* EXERCISE OBJECTIVE *
Pick out every line in the items below that contains the string "kern", and copy each of those lines.

* Collection entries *
* Start *

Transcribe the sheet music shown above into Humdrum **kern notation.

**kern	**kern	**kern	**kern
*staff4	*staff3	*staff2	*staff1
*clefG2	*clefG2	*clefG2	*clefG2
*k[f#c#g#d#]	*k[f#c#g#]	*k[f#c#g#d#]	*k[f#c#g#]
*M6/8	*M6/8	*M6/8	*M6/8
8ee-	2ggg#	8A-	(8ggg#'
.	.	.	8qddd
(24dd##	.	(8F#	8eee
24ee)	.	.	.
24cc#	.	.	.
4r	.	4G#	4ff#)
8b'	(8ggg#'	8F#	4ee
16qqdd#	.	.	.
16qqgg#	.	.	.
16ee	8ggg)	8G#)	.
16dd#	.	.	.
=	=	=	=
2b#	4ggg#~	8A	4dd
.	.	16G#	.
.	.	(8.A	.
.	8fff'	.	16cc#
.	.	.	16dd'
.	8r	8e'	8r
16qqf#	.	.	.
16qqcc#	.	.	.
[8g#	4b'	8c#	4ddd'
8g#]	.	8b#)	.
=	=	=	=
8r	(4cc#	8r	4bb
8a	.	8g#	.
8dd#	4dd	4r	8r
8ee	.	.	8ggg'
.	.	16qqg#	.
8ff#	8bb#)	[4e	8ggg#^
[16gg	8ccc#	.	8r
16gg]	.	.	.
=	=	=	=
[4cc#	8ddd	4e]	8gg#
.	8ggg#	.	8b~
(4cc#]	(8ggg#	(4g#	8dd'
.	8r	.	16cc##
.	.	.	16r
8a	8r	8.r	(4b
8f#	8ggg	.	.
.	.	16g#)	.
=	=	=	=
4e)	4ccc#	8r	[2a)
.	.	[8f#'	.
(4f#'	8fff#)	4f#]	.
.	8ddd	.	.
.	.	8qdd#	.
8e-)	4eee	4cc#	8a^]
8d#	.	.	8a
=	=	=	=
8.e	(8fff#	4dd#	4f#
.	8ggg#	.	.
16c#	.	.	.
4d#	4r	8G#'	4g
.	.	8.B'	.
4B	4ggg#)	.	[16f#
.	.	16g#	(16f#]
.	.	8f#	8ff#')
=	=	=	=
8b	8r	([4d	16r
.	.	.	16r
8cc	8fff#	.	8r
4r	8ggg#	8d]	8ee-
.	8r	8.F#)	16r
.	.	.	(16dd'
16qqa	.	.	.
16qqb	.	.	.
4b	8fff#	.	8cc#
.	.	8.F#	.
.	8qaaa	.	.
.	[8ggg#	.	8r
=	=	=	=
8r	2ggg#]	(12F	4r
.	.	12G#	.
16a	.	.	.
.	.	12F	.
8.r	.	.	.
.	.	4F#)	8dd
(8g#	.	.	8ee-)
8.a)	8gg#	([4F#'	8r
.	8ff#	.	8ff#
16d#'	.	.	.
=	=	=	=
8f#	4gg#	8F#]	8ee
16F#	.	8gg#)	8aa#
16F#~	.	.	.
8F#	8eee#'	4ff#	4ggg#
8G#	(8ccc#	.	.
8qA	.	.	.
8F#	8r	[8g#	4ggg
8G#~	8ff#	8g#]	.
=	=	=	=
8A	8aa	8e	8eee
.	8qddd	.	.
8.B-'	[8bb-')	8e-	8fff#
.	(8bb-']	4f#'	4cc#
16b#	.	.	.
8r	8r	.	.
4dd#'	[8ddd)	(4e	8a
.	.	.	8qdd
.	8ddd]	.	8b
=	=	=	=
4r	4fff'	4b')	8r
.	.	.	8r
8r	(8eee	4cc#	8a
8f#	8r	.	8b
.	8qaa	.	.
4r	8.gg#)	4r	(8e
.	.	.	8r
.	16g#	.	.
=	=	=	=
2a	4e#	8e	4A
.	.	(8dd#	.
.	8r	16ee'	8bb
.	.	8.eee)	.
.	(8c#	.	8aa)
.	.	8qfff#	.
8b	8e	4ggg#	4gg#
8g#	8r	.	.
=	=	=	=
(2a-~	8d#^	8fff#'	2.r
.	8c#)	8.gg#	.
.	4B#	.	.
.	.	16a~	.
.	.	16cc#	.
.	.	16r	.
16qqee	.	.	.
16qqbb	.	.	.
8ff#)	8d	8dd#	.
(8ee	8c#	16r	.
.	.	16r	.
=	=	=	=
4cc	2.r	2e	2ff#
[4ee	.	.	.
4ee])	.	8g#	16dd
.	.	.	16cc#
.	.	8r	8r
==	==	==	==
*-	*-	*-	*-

* End *

* FULL ANSWER *
Transcribe the sheet music shown above into Humdrum **kern notation.
**kern	**kern	**kern	**kern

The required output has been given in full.